## WHAT TO PRODUCE
Write the records out again in full, word for word.

[Records excerpted from a collection]
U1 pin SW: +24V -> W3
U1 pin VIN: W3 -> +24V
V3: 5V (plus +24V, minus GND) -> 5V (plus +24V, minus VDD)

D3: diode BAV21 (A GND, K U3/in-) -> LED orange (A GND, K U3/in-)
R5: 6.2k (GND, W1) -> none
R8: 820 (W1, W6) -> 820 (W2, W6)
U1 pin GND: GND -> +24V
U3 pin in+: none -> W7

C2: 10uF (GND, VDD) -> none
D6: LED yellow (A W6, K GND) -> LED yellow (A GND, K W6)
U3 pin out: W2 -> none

## ANSWER TO THIS PROBLEM
U1 pin SW: +24V -> W3
U1 pin VIN: W3 -> +24V
V3: 5V (plus +24V, minus GND) -> 5V (plus +24V, minus VDD)

D3: diode BAV21 (A GND, K U3/in-) -> LED orange (A GND, K U3/in-)
R5: 6.2k (GND, W1) -> none
R8: 820 (W1, W6) -> 820 (W2, W6)
U1 pin GND: GND -> +24V
U3 pin in+: none -> W7

C2: 10uF (GND, VDD) -> none
D6: LED yellow (A W6, K GND) -> LED yellow (A GND, K W6)
U3 pin out: W2 -> none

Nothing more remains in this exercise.